▸ EXERCISE PROMPT: Please give back only the lines below from the one containing "BUZZER3 pin IO: 11 -> A1" to the one containing "LINE3 pin VCC: 3V3 -> 5V", each repeated word for word, both ends included.

(Detected change data)
== Segment start ==

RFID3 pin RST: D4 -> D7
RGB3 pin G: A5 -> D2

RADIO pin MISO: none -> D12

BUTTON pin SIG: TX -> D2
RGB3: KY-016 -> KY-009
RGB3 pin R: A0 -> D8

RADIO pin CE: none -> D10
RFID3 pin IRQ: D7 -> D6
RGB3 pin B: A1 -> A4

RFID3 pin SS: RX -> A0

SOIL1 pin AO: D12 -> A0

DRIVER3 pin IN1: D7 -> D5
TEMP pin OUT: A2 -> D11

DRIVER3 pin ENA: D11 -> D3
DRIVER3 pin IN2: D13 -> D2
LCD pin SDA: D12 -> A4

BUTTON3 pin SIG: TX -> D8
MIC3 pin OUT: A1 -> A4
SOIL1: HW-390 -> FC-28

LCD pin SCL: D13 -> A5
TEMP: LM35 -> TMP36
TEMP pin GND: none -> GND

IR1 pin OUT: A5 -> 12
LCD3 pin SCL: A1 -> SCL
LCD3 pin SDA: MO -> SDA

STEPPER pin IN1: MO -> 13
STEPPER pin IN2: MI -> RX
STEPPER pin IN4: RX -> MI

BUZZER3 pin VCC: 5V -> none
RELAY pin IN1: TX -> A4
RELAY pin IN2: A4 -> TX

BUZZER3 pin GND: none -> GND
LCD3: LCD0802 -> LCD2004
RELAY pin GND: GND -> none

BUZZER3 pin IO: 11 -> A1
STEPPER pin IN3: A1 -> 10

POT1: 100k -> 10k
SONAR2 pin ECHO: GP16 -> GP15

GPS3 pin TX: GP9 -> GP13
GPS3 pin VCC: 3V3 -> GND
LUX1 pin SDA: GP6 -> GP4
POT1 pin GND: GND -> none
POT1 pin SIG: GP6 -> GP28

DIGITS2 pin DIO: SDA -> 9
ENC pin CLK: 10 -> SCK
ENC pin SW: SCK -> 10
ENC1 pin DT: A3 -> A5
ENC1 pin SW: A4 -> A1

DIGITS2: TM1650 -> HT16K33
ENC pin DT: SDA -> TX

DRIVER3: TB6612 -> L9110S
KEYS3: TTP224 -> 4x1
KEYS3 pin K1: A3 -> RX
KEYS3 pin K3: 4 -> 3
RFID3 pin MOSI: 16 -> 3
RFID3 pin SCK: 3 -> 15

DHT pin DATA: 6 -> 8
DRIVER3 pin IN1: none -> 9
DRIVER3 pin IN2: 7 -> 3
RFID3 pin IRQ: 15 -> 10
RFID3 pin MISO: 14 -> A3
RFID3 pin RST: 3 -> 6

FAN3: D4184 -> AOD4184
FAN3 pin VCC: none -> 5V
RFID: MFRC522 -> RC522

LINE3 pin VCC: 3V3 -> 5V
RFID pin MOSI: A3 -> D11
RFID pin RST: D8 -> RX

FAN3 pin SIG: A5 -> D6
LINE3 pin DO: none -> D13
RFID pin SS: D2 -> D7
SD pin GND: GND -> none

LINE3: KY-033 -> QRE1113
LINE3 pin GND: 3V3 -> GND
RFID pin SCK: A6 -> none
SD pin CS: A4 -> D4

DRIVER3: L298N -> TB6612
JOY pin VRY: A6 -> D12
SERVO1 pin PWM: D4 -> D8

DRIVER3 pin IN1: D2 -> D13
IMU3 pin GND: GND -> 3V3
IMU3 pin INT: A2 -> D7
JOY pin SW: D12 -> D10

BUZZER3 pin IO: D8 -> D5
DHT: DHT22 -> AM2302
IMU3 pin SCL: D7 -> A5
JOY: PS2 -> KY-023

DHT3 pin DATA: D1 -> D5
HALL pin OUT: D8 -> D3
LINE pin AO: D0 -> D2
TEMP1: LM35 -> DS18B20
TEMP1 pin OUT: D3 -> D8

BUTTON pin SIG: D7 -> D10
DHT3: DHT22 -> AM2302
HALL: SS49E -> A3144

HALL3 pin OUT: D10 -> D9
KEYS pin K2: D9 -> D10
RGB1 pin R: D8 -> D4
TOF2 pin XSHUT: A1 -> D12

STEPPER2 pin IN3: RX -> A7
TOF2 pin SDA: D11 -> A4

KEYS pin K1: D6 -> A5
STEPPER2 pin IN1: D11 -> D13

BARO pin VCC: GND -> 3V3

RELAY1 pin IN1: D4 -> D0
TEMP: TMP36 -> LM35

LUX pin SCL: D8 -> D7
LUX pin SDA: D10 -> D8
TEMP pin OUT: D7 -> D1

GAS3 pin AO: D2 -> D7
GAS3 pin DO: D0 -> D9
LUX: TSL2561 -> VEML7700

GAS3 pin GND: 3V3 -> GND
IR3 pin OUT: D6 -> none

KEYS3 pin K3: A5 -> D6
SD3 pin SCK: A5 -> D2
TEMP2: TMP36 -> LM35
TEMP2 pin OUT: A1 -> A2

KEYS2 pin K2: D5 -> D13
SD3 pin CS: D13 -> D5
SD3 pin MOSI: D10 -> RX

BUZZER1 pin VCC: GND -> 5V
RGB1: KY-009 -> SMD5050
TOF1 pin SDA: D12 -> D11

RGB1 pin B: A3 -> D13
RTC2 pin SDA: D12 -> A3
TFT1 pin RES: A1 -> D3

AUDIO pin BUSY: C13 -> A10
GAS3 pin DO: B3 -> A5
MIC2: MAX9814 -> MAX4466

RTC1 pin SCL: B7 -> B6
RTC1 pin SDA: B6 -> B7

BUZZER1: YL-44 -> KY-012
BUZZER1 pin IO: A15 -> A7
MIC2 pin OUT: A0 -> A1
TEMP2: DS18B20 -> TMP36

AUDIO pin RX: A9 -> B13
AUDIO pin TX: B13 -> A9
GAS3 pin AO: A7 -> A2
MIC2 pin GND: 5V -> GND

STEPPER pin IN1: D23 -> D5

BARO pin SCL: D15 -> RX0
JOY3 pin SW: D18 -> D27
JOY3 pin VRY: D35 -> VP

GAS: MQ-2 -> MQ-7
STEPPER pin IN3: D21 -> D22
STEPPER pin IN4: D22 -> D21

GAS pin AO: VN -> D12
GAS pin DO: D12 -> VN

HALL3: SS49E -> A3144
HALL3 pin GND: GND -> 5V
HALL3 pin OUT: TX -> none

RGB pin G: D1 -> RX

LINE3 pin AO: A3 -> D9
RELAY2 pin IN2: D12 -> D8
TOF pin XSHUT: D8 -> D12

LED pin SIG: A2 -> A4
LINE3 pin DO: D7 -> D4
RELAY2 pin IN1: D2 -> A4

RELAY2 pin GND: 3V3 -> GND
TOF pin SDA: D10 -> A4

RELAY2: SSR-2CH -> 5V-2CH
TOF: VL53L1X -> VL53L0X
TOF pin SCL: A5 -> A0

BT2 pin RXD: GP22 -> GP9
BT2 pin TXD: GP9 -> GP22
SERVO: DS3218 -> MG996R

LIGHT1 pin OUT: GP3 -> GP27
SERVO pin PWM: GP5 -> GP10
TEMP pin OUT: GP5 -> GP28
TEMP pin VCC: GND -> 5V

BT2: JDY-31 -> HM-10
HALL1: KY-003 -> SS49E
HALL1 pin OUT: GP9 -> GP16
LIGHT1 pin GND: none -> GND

== Segment end ==

▸ TASK RESULT:
BUZZER3 pin IO: 11 -> A1
STEPPER pin IN3: A1 -> 10

POT1: 100k -> 10k
SONAR2 pin ECHO: GP16 -> GP15

GPS3 pin TX: GP9 -> GP13
GPS3 pin VCC: 3V3 -> GND
LUX1 pin SDA: GP6 -> GP4
POT1 pin GND: GND -> none
POT1 pin SIG: GP6 -> GP28

DIGITS2 pin DIO: SDA -> 9
ENC pin CLK: 10 -> SCK
ENC pin SW: SCK -> 10
ENC1 pin DT: A3 -> A5
ENC1 pin SW: A4 -> A1

DIGITS2: TM1650 -> HT16K33
ENC pin DT: SDA -> TX

DRIVER3: TB6612 -> L9110S
KEYS3: TTP224 -> 4x1
KEYS3 pin K1: A3 -> RX
KEYS3 pin K3: 4 -> 3
RFID3 pin MOSI: 16 -> 3
RFID3 pin SCK: 3 -> 15

DHT pin DATA: 6 -> 8
DRIVER3 pin IN1: none -> 9
DRIVER3 pin IN2: 7 -> 3
RFID3 pin IRQ: 15 -> 10
RFID3 pin MISO: 14 -> A3
RFID3 pin RST: 3 -> 6

FAN3: D4184 -> AOD4184
FAN3 pin VCC: none -> 5V
RFID: MFRC522 -> RC522

LINE3 pin VCC: 3V3 -> 5V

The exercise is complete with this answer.